HOW TO COMPLETE THIS TASK - Copy exactly, and copy only, the lines from the one bearing "brown carton [757,335,811,469]" through the final line of the records.

Scene change data -
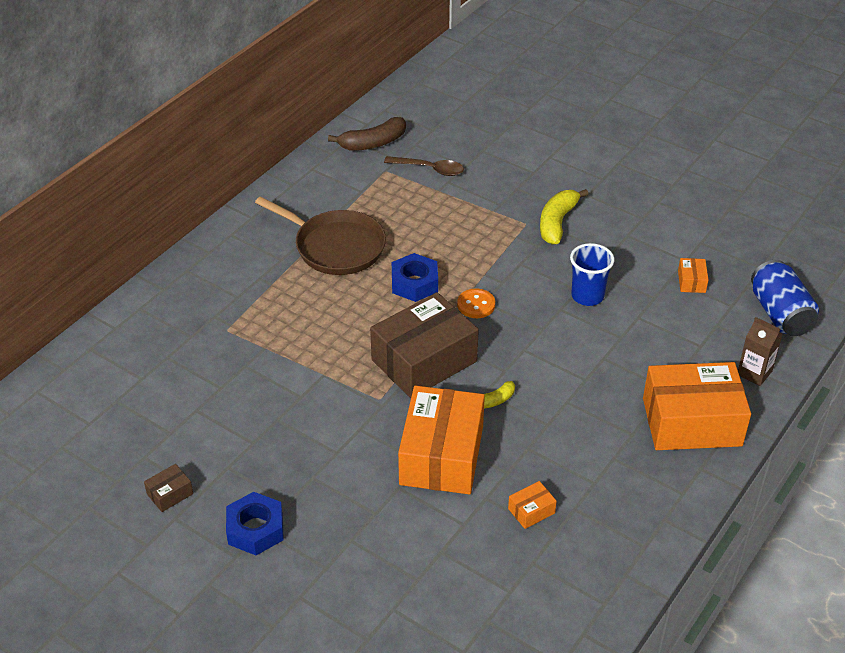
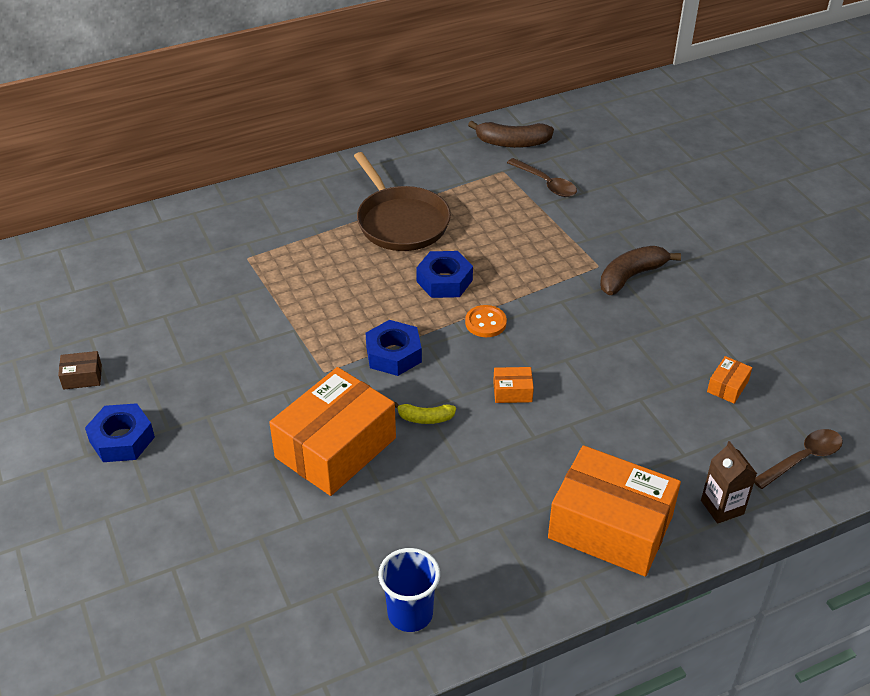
camera: 30 degrees right, 0 degrees up
brown box [370,292,479,398] -> blue nut [366,320,422,376]
orange box [508,481,557,529] -> orange box moved to [493,367,534,403]
yellow banana [540,189,588,244] -> brown banana [600,246,681,295]
blue cup [570,243,614,306] -> blue cup moved to [378,548,440,632]
blue can [751,260,819,336] -> brown spoon [754,429,843,489]

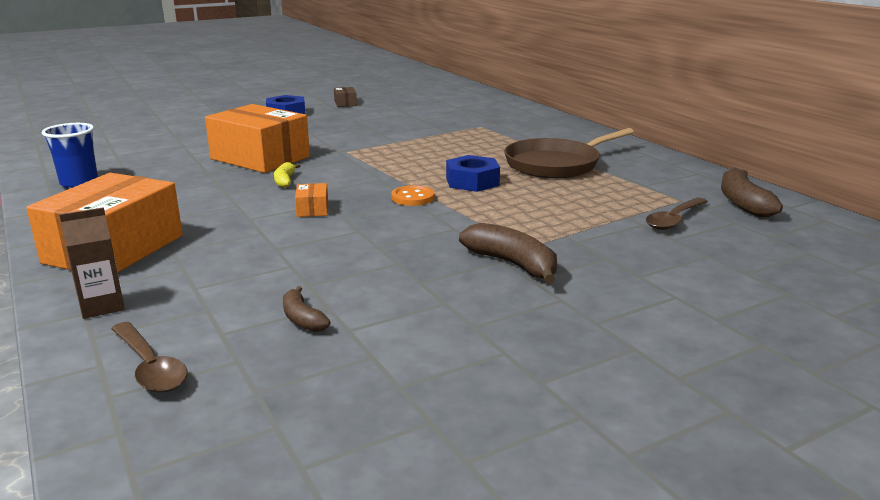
camera: 85 degrees right, 20 degrees down
blue nut [366,320,422,376] -> none
orange box [707,356,752,404] -> brown banana [283,286,330,332]

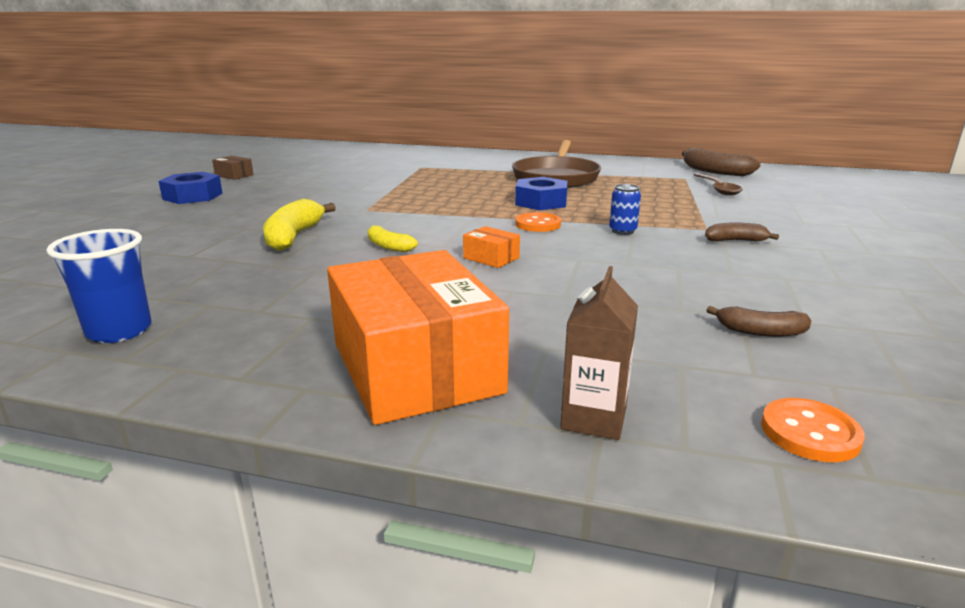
camera: 45 degrees left, 0 degrees up
brown spoon [111,322,188,392] -> orange button [761,398,865,462]
orange box [205,104,310,173] -> yellow banana [263,199,336,251]
brown banana [459,223,557,284] -> brown banana [705,222,779,242], size x0.58
none -> blue can [609,184,641,235]

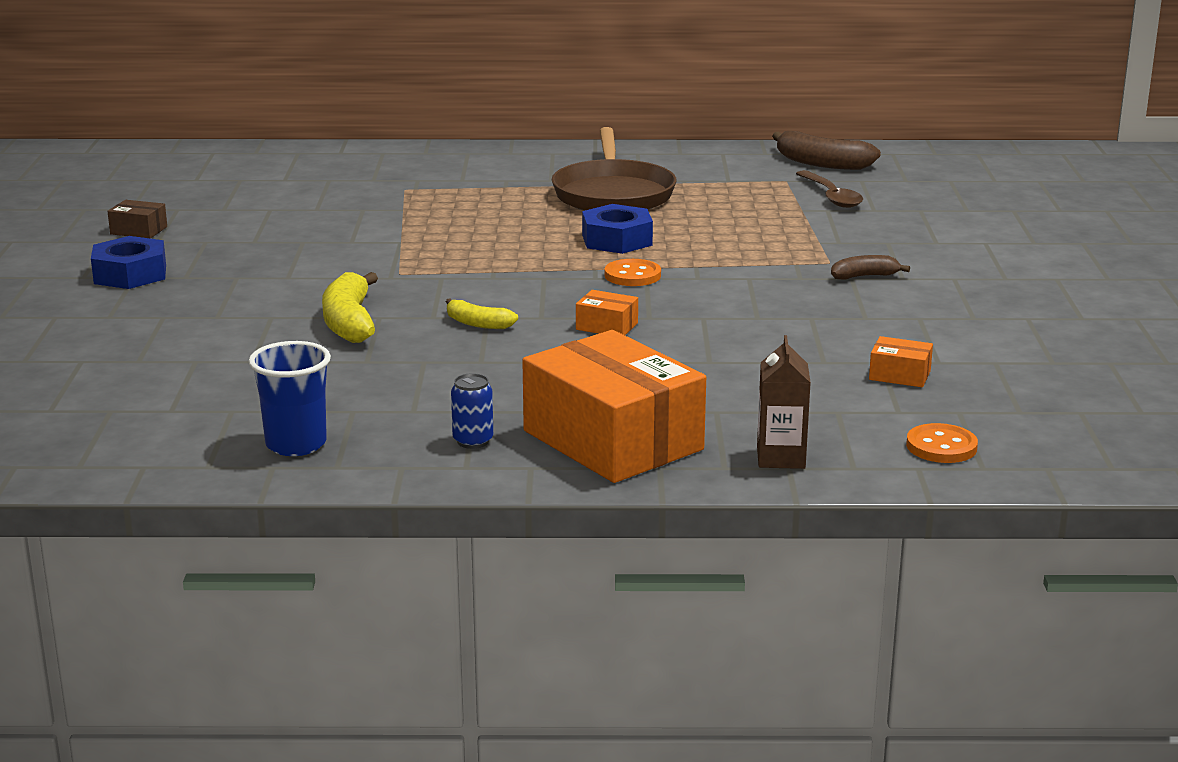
camera: 15 degrees left, 0 degrees up
blue can [609,184,641,235] -> blue can moved to [451,373,493,449]
brown banana [707,306,811,337] -> orange box [869,336,933,387]

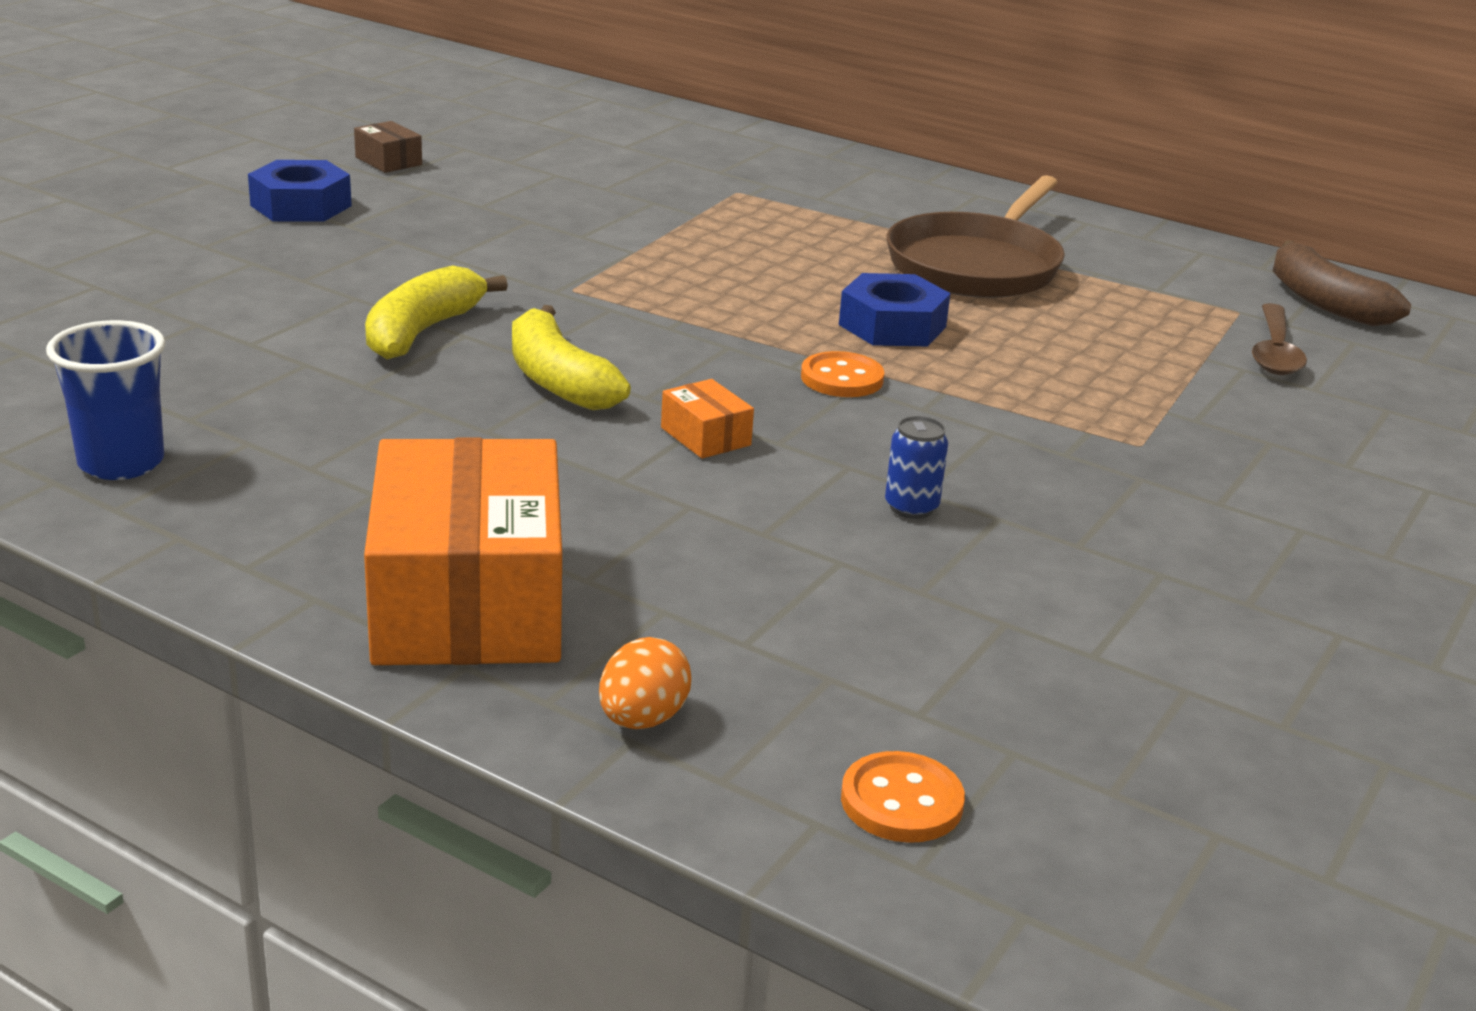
camera: 30 degrees right, 5 degrees up
yellow banana [446,298,518,329] -> yellow banana [512,305,631,410], size x1.73
blue can [451,373,493,449] -> blue can moved to [885,416,948,519]
brown carton [757,335,811,469] -> orange egg [599,637,692,729]
brown banana [831,255,910,280] -> none
orange box [869,336,933,387] -> none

OUTPUT -
brown carton [757,335,811,469] -> orange egg [599,637,692,729]
brown banana [831,255,910,280] -> none
orange box [869,336,933,387] -> none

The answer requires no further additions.